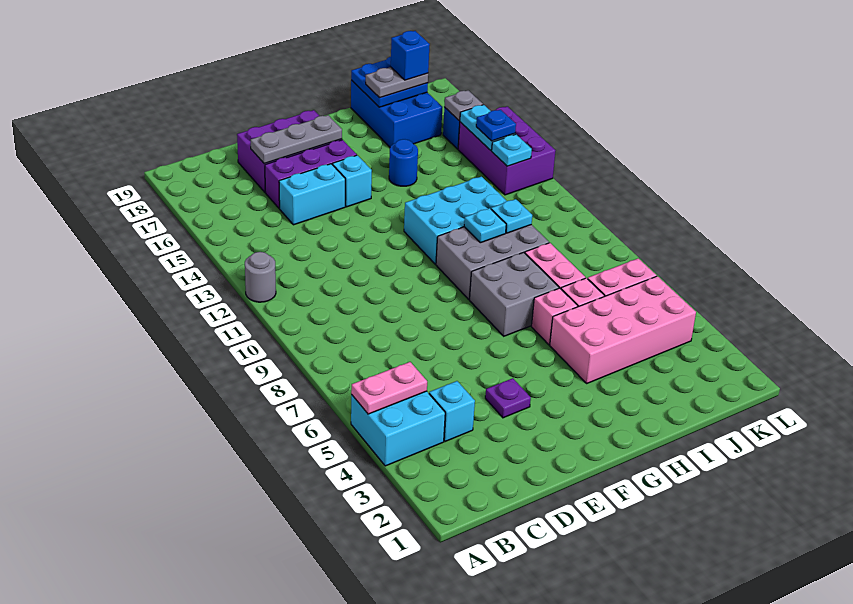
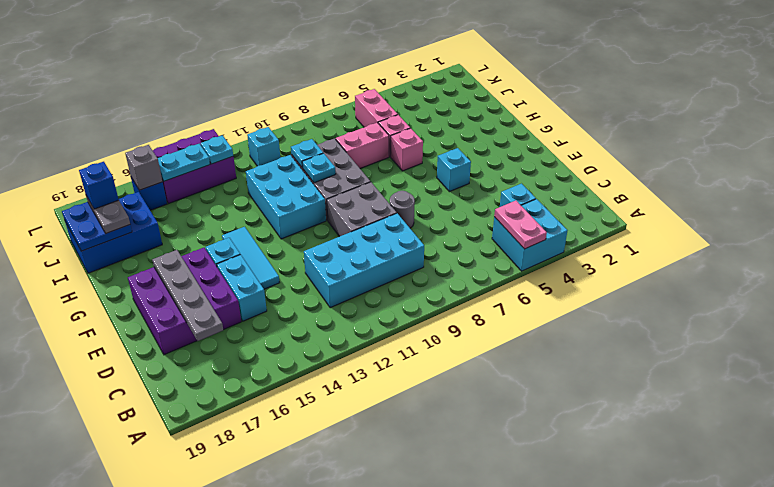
grey round brick A12 level 1 -> grey round brick E8 level 1
none -> cyan brick C9:D12 level 1
grey plate D17:F17 level 2 -> grey plate C17:F17 level 2
purple plate E4 level 1 -> none
none -> cyan tile E14:G14 level 1
none -> cyan brick F5 level 1
grey brick G7:H8 level 1 -> grey brick E9:F10 level 1
pink brick H4:K5 level 1 -> none
blue round brick H15 level 1 -> none
none -> cyan brick K11 level 1
blue plate K14 level 3 -> none
grey plate K16 level 2 -> grey brick K16 level 2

=== TASK ITEM ===
Repeat exactly, and only, the lines from the line with "none -> cyan brick F5 level 1" through the end of the listing above, both ends included.

=== RESULT BELOW ===
none -> cyan brick F5 level 1
grey brick G7:H8 level 1 -> grey brick E9:F10 level 1
pink brick H4:K5 level 1 -> none
blue round brick H15 level 1 -> none
none -> cyan brick K11 level 1
blue plate K14 level 3 -> none
grey plate K16 level 2 -> grey brick K16 level 2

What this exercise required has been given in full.